• **Exercise aim**
Below are several entries. Transcribe exactly those lines that fall from the one with "second_place: [372, 148, 412, 191]" through the one with "second_place: [83, 205, 232, 342]", end lines included.

(Stored records)
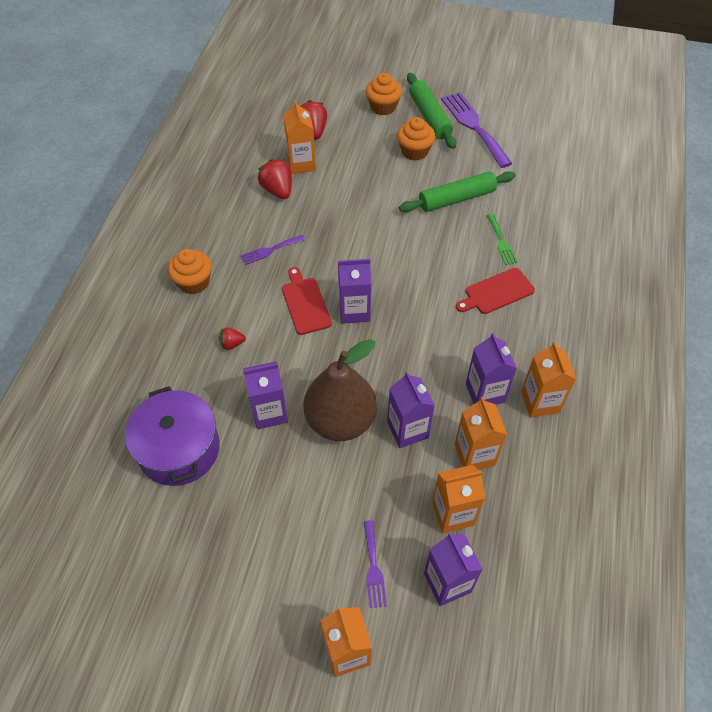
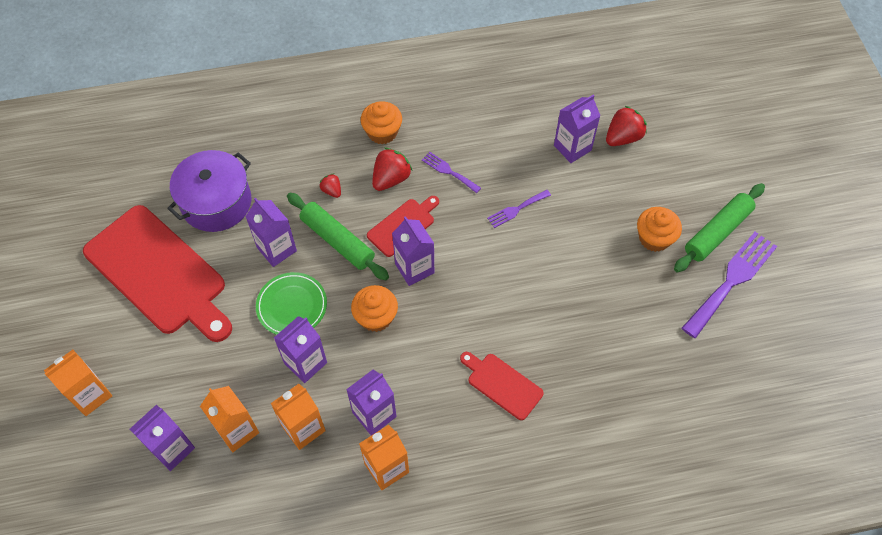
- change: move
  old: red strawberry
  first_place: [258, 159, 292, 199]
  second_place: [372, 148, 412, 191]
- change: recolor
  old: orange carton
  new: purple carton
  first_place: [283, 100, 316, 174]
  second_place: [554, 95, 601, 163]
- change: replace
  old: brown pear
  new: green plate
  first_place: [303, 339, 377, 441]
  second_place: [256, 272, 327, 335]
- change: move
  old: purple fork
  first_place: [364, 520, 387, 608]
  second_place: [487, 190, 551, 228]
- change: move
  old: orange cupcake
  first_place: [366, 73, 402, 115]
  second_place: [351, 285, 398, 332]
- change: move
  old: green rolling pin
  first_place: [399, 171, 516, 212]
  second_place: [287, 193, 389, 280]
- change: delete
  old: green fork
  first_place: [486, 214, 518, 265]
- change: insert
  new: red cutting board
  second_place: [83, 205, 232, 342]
...
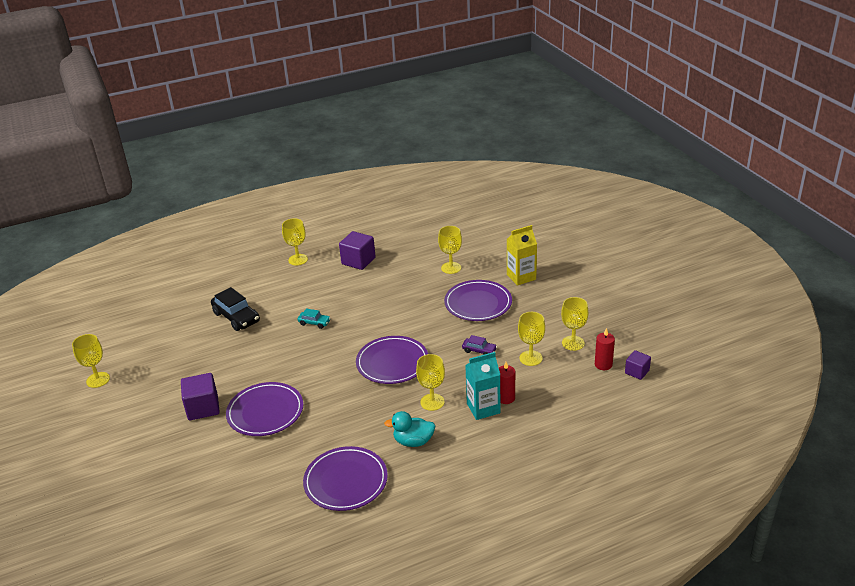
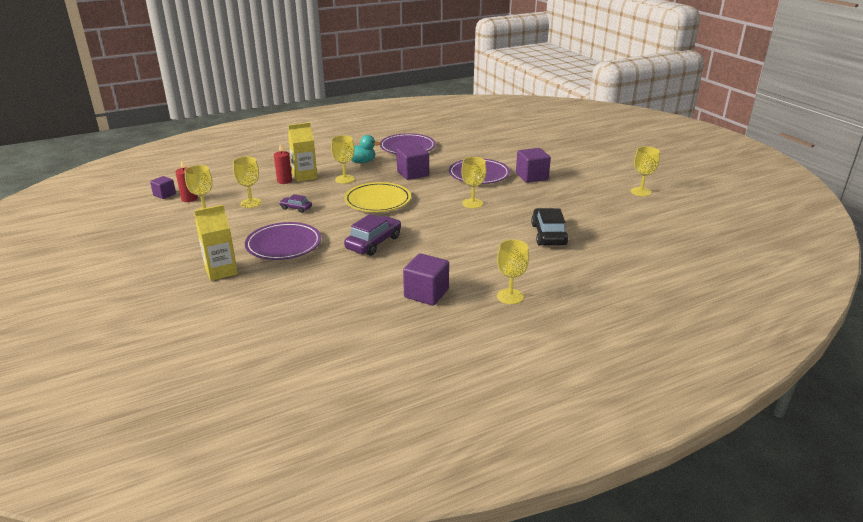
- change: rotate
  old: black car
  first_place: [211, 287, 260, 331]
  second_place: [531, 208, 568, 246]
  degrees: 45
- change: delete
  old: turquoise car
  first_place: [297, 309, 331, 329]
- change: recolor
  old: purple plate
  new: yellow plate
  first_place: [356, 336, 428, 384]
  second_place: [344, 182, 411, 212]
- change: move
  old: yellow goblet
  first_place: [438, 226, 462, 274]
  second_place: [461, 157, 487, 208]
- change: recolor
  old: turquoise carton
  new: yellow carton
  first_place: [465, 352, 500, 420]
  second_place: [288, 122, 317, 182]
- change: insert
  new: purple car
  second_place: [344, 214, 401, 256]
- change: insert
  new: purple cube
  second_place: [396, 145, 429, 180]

• **Answer to this problem**
  second_place: [372, 148, 412, 191]
- change: recolor
  old: orange carton
  new: purple carton
  first_place: [283, 100, 316, 174]
  second_place: [554, 95, 601, 163]
- change: replace
  old: brown pear
  new: green plate
  first_place: [303, 339, 377, 441]
  second_place: [256, 272, 327, 335]
- change: move
  old: purple fork
  first_place: [364, 520, 387, 608]
  second_place: [487, 190, 551, 228]
- change: move
  old: orange cupcake
  first_place: [366, 73, 402, 115]
  second_place: [351, 285, 398, 332]
- change: move
  old: green rolling pin
  first_place: [399, 171, 516, 212]
  second_place: [287, 193, 389, 280]
- change: delete
  old: green fork
  first_place: [486, 214, 518, 265]
- change: insert
  new: red cutting board
  second_place: [83, 205, 232, 342]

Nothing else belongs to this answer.